Exactly and only the lines from the line holding "grey cupcake: [109,153,183,225]" to the end of the records should be reproduced. Leave pictures out.

### LISTED ENTRIES

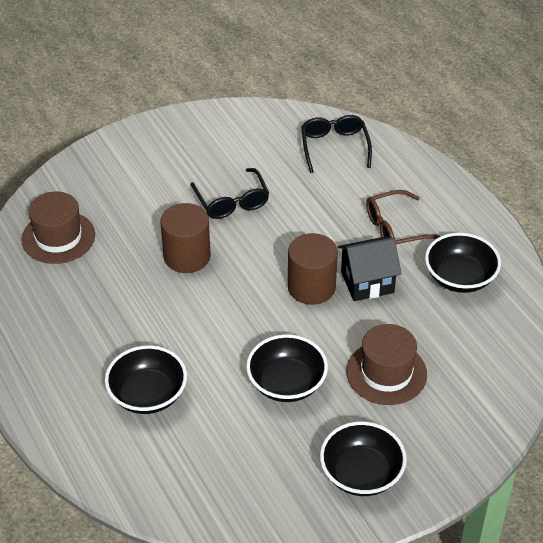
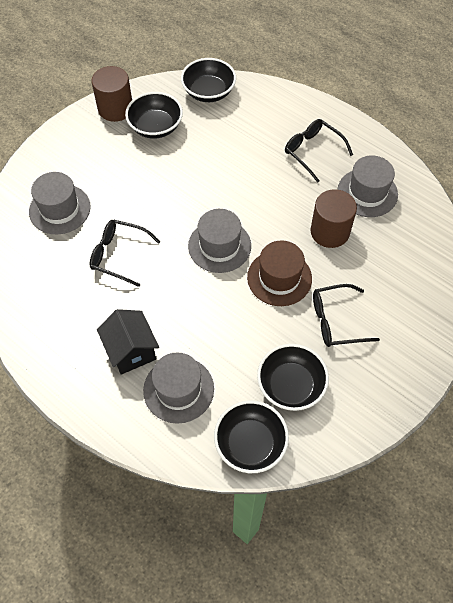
black glasses: [191,168,269,219] [301,115,372,173] = 2 -> [90,220,160,287] [285,119,353,183] [313,284,380,347] = 3
brown glasses: [366,190,440,244] = 1 -> none = 0
brown hat: [21,192,95,264] [346,324,427,405] = 2 -> [247,240,312,306] = 1
grey hat: none = 0 -> [29,172,91,234] [143,352,214,424] [188,209,251,273] [338,155,398,217] = 4

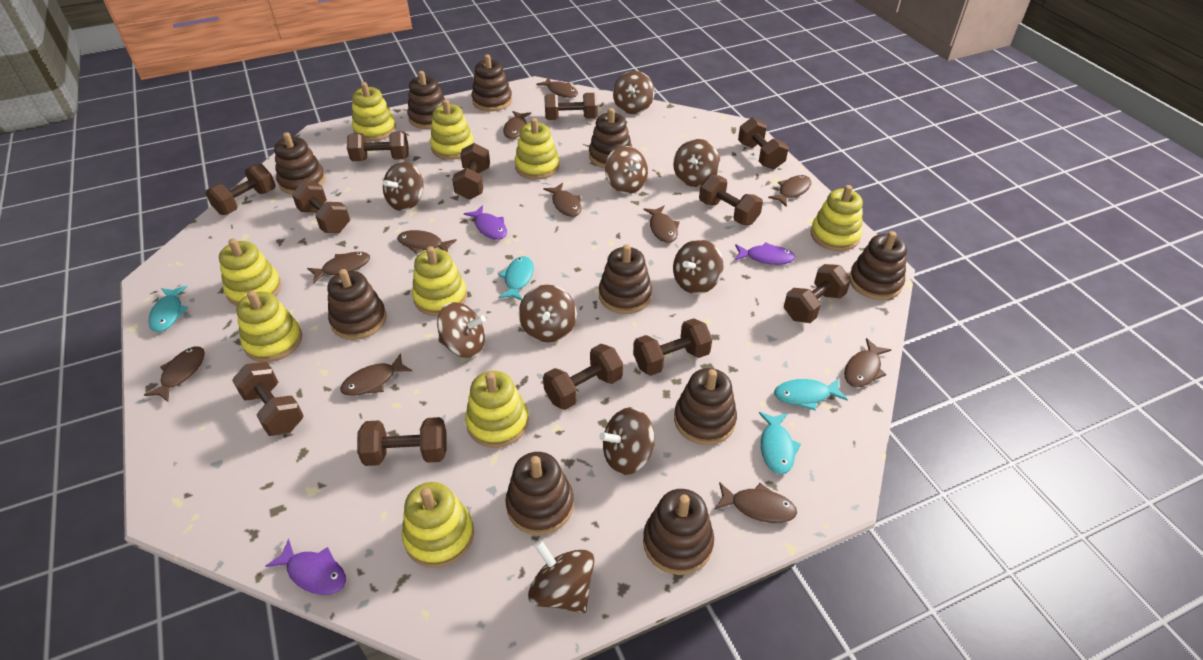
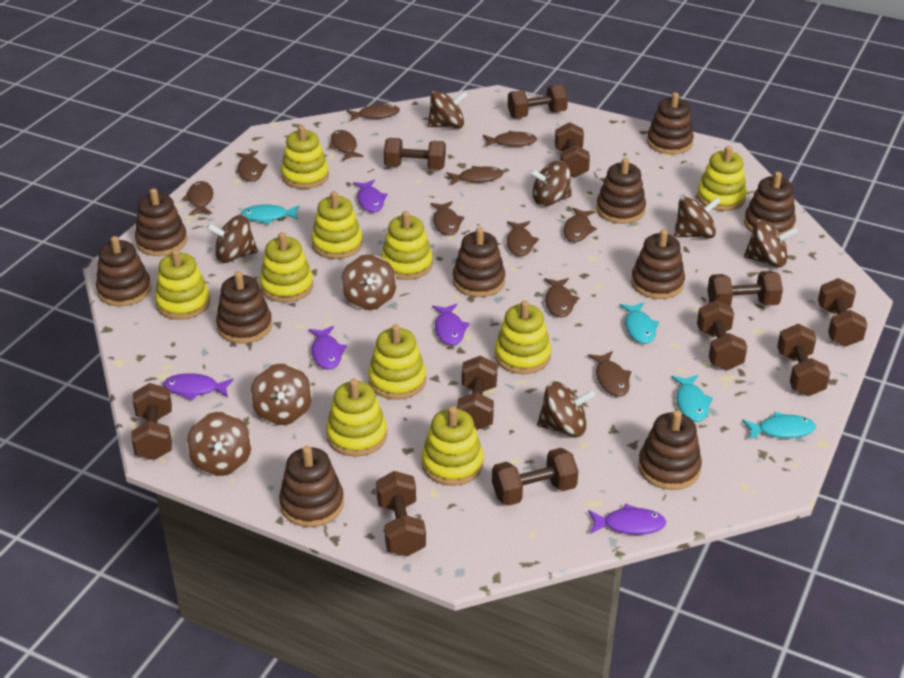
brown dumbbell: [205,164,276,215] [232,362,304,436] [292,182,350,233] [347,131,408,161] [357,417,447,466] [452,143,490,200] [543,344,623,410] [544,93,597,120] [633,318,712,376] [699,175,763,225] [738,118,789,169] [784,264,851,323] = 12 -> [131,383,172,460] [376,471,426,557] [384,138,446,170] [457,356,497,430] [492,448,578,506] [508,84,568,118] [555,122,590,178] [697,300,747,370] [707,271,783,306] [777,324,830,396] [818,278,867,347] = 11
purple fish: [266,538,346,595] [464,205,507,240] [735,242,796,265] = 3 -> [163,373,234,401] [308,326,347,369] [353,180,388,212] [432,304,470,345] [588,503,666,535] = 5
yellow stacking toy: [219,238,282,306] [236,290,302,362] [352,82,396,141] [402,482,474,568] [412,246,467,316] [430,99,474,160] [465,371,529,448] [515,118,559,180] [810,185,863,251] = 9 -> [155,249,210,320] [260,232,313,303] [281,125,329,189] [311,191,363,259] [326,379,387,457] [368,324,426,400] [381,211,433,280] [422,406,483,486] [495,300,551,374] [697,146,747,211] = 10

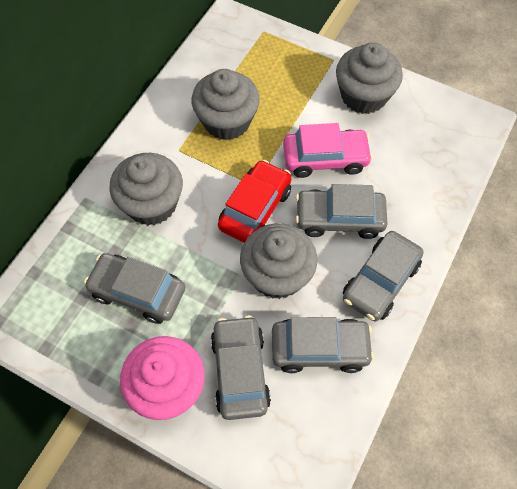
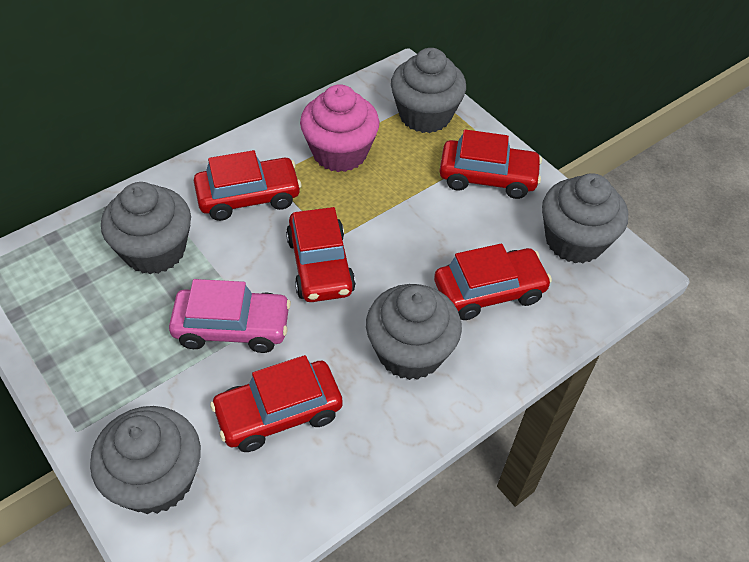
grey car: [84,253,185,324] [211,315,271,420] [272,317,374,373] [295,184,388,239] [343,231,424,321] = 5 -> none = 0
grey cupcake: [109,153,183,225] [192,69,260,140] [240,223,317,299] [336,42,403,114] = 4 -> [90,406,201,514] [101,182,191,274] [366,284,462,380] [391,48,466,133] [542,173,628,263] = 5
red car: [218,160,291,243] = 1 -> [194,150,301,221] [210,355,343,452] [286,207,356,302] [434,244,552,320] [439,129,542,199] = 5

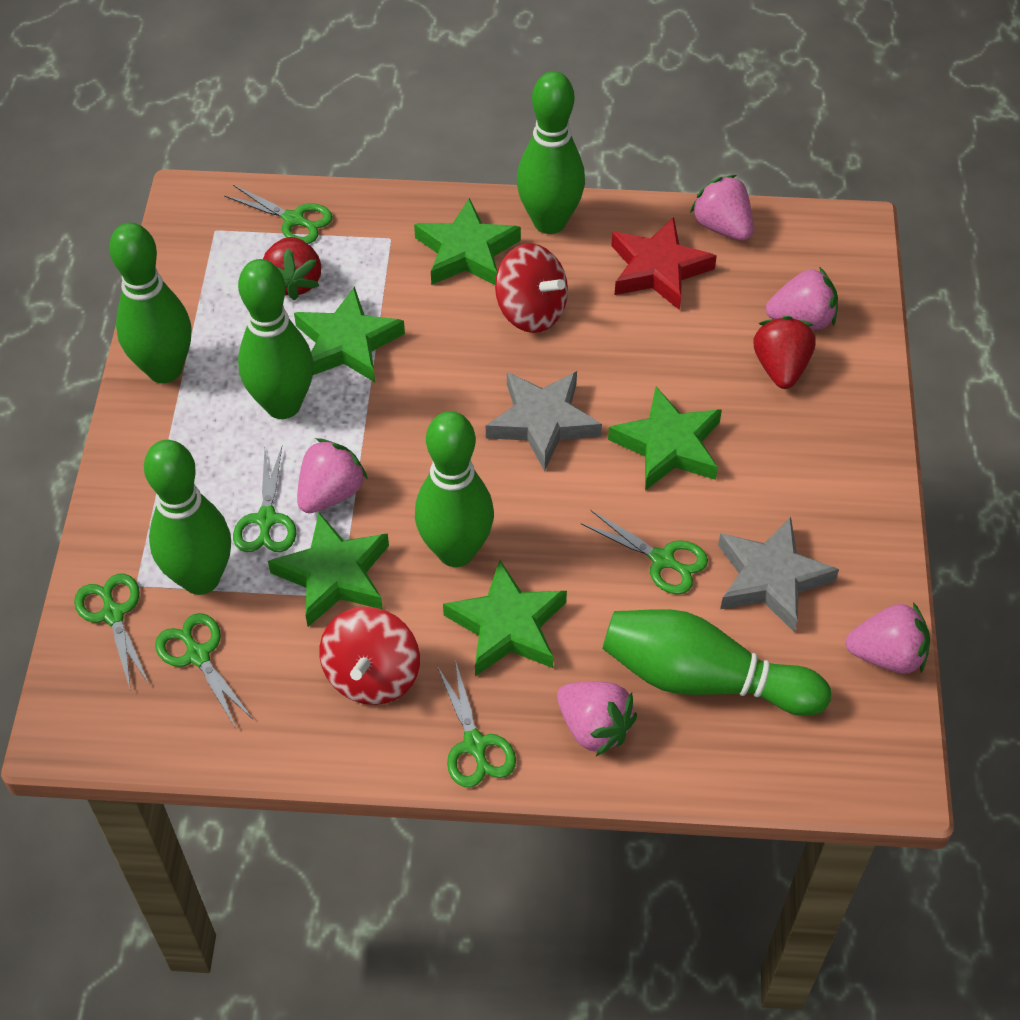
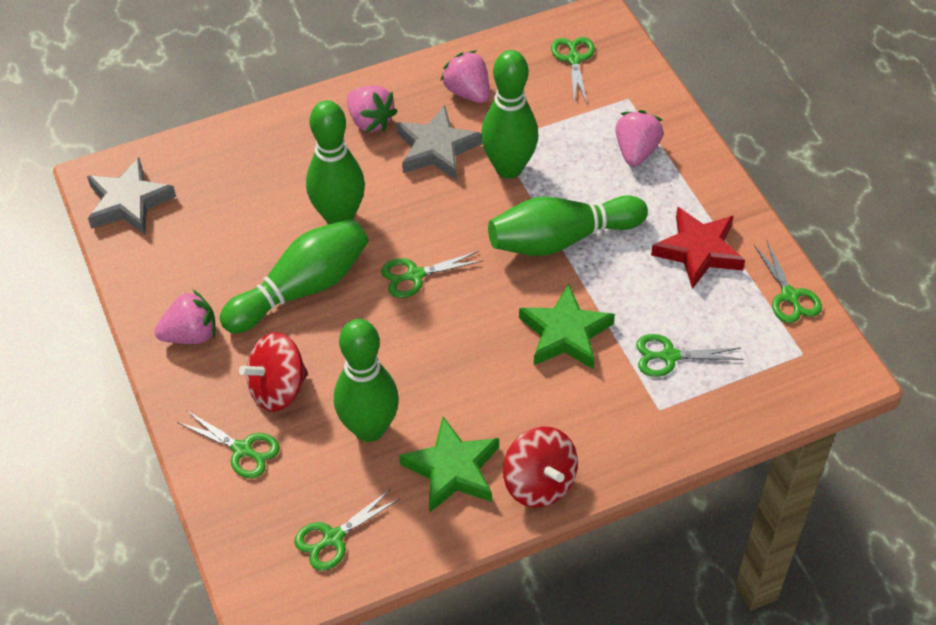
green bowling pin: [109,222,191,383] [144,440,231,595] [238,259,314,419] [415,411,494,567] [517,71,585,234] [602,609,831,716] = 6 -> [220,219,369,333] [306,100,365,224] [334,319,399,442] [481,50,538,178] [488,195,648,256] = 5
green star: [268,513,389,627] [294,287,405,382] [414,198,521,285] [443,560,567,676] [608,387,722,491] = 5 -> [399,417,499,513] [519,284,615,369] = 2
pink strawberry: [297,438,368,513] [557,682,637,756] [690,175,753,241] [766,267,838,330] [845,602,930,674] = 5 -> [154,290,216,344] [347,85,398,132] [441,50,490,103] [615,110,664,166] = 4
red strawberry: [263,237,321,301] [753,316,815,389] = 2 -> none = 0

######

## ANSWER TO THIS TASK
grey cupcake: [109,153,183,225] [192,69,260,140] [240,223,317,299] [336,42,403,114] = 4 -> [90,406,201,514] [101,182,191,274] [366,284,462,380] [391,48,466,133] [542,173,628,263] = 5
red car: [218,160,291,243] = 1 -> [194,150,301,221] [210,355,343,452] [286,207,356,302] [434,244,552,320] [439,129,542,199] = 5

green bowling pin: [109,222,191,383] [144,440,231,595] [238,259,314,419] [415,411,494,567] [517,71,585,234] [602,609,831,716] = 6 -> [220,219,369,333] [306,100,365,224] [334,319,399,442] [481,50,538,178] [488,195,648,256] = 5
green star: [268,513,389,627] [294,287,405,382] [414,198,521,285] [443,560,567,676] [608,387,722,491] = 5 -> [399,417,499,513] [519,284,615,369] = 2
pink strawberry: [297,438,368,513] [557,682,637,756] [690,175,753,241] [766,267,838,330] [845,602,930,674] = 5 -> [154,290,216,344] [347,85,398,132] [441,50,490,103] [615,110,664,166] = 4
red strawberry: [263,237,321,301] [753,316,815,389] = 2 -> none = 0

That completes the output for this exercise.